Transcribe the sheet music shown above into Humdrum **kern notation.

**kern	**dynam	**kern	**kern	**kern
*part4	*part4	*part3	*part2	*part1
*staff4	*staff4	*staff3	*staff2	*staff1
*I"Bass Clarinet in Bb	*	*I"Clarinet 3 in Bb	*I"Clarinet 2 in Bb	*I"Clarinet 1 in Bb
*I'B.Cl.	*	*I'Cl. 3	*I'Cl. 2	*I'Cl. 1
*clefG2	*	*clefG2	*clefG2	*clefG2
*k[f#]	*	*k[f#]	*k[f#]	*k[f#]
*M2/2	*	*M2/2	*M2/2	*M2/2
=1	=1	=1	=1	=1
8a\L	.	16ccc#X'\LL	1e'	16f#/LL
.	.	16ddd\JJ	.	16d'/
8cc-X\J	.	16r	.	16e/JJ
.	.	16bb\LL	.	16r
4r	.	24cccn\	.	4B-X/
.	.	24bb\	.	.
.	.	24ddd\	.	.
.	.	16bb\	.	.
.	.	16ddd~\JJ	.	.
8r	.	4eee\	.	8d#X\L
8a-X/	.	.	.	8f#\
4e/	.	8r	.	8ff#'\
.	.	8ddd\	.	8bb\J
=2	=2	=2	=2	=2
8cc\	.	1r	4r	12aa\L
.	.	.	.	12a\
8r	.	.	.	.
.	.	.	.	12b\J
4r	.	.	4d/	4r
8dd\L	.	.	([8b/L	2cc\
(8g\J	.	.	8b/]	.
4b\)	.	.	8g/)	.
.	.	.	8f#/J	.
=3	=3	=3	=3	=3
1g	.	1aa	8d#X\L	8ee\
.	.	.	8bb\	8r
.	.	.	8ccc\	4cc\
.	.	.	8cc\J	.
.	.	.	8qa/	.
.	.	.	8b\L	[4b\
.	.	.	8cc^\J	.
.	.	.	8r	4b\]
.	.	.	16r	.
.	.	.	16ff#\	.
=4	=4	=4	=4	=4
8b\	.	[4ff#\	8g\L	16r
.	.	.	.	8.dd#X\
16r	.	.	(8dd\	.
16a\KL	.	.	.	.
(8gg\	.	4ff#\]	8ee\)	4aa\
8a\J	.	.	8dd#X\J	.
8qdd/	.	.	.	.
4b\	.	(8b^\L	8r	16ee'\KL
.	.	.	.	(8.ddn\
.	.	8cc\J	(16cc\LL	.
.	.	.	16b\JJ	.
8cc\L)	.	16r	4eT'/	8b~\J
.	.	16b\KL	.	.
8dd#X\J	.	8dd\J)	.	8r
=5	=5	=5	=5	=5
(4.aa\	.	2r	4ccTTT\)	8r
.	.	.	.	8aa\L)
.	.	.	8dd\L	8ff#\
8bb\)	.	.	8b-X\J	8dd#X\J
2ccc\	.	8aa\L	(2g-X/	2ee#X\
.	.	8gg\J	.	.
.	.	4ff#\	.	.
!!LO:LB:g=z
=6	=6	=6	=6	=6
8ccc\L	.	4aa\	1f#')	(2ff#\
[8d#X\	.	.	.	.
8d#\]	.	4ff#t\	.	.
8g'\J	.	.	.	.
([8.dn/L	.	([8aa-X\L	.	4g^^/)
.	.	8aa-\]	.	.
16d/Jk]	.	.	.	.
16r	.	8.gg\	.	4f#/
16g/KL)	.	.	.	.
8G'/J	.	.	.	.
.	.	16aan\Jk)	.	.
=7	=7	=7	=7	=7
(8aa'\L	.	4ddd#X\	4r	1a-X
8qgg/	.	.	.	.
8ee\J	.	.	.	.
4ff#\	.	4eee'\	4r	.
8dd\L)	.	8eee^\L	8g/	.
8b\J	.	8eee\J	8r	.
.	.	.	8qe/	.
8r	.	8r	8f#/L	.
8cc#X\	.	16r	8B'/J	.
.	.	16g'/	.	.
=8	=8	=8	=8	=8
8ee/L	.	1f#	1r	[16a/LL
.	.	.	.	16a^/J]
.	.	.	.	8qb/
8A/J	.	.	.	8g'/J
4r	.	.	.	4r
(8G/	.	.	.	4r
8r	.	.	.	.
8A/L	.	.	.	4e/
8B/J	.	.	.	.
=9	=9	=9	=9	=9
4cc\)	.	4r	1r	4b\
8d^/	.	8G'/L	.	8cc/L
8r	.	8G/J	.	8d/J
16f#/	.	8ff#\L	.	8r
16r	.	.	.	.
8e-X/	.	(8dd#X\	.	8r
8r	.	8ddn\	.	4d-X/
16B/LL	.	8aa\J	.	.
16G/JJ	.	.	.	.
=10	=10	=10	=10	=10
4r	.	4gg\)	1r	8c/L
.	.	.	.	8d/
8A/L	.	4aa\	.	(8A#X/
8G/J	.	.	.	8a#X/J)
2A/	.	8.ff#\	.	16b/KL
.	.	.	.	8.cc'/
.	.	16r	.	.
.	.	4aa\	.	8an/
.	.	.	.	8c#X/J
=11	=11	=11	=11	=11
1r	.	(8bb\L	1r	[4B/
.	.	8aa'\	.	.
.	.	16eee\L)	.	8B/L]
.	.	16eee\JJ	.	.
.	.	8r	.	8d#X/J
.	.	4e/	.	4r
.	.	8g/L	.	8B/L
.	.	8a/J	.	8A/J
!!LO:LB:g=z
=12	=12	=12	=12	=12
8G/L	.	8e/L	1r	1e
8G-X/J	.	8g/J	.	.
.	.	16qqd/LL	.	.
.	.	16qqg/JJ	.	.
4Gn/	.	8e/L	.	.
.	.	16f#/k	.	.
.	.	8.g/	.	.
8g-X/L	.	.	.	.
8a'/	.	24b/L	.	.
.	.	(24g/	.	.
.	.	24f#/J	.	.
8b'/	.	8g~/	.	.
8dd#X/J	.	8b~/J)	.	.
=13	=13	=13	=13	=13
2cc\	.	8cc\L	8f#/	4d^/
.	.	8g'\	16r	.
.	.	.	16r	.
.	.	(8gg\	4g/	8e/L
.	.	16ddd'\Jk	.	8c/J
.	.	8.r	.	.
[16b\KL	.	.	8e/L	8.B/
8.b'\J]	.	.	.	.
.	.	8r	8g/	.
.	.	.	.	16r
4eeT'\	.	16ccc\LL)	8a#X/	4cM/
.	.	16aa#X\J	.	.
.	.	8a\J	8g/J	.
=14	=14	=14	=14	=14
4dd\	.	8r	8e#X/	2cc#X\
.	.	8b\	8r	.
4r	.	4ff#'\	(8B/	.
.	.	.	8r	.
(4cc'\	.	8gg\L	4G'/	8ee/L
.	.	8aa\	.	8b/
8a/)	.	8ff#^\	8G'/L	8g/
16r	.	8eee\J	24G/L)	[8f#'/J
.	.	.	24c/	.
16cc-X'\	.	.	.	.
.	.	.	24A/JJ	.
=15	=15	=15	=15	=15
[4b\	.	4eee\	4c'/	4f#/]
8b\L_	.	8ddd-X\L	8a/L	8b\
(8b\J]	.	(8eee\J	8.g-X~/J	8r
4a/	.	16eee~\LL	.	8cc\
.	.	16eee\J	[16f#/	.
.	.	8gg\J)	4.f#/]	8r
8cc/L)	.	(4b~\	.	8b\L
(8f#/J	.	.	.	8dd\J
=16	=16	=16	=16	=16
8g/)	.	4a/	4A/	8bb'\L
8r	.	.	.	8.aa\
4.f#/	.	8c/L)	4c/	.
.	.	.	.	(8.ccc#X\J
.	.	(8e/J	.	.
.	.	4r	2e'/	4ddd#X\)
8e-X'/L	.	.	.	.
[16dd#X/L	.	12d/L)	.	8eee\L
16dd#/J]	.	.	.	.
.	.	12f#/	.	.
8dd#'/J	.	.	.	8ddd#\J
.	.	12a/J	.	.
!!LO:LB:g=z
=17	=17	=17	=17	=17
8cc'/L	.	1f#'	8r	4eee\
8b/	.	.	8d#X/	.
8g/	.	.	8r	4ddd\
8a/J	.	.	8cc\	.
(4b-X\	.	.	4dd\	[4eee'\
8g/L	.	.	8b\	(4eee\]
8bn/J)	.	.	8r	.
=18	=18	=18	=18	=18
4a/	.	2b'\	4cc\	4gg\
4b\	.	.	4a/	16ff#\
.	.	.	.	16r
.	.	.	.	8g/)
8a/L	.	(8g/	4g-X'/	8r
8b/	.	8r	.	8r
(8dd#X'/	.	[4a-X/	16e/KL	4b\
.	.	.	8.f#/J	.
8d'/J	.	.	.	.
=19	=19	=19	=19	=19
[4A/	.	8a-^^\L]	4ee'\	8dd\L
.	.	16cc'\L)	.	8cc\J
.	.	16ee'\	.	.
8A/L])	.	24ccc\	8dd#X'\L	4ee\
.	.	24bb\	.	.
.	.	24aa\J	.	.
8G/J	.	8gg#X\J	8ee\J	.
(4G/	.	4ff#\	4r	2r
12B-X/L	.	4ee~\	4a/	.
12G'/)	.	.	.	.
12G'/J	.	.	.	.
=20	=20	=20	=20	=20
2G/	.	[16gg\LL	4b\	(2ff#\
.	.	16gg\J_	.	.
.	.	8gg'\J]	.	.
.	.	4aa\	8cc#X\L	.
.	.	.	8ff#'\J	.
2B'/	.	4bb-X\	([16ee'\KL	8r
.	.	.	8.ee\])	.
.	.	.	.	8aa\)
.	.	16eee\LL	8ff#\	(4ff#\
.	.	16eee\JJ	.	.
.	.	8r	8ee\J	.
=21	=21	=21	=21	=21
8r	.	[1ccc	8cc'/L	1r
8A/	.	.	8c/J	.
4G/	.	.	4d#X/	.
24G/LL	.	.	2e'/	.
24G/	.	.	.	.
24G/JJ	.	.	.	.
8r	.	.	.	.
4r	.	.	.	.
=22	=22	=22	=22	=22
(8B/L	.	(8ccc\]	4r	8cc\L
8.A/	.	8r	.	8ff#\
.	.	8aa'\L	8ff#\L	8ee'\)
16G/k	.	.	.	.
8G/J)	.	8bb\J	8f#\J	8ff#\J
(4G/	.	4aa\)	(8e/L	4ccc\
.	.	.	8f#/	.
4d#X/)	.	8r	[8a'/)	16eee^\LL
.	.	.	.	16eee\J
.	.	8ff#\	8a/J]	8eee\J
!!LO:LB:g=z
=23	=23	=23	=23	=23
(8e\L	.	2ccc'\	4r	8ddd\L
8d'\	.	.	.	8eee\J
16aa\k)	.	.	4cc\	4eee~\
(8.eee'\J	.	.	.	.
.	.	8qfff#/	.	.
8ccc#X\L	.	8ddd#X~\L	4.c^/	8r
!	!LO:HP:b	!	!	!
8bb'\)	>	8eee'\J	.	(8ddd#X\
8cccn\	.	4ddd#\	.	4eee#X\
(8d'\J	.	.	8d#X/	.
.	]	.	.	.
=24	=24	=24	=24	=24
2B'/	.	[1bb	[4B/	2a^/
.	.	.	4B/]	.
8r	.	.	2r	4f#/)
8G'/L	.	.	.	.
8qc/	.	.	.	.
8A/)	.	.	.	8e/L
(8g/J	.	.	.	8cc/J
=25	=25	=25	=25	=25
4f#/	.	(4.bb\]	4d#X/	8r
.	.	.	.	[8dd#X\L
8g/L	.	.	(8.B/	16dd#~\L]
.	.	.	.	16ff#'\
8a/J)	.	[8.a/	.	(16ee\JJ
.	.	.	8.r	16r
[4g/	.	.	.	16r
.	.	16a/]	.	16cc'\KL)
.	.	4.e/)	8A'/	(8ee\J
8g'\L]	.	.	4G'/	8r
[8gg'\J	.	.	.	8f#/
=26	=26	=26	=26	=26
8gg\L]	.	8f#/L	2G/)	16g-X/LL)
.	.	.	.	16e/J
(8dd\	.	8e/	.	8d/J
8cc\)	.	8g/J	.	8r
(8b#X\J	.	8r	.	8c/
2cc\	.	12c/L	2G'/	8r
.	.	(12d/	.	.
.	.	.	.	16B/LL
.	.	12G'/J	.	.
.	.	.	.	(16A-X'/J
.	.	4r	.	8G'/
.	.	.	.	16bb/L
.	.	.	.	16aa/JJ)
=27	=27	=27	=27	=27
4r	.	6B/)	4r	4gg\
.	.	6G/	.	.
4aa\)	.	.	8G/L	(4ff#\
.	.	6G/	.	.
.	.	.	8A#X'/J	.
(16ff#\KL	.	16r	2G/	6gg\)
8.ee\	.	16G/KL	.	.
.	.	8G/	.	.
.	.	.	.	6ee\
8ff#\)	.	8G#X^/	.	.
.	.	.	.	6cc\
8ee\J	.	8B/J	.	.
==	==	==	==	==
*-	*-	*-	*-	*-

(DO THIS)
Collect each line of the material above that contains the string "kern", and list those lines as they appear.

(THE ANSWER)
Transcribe the sheet music shown above into Humdrum **kern notation.
**kern	**dynam	**kern	**kern	**kern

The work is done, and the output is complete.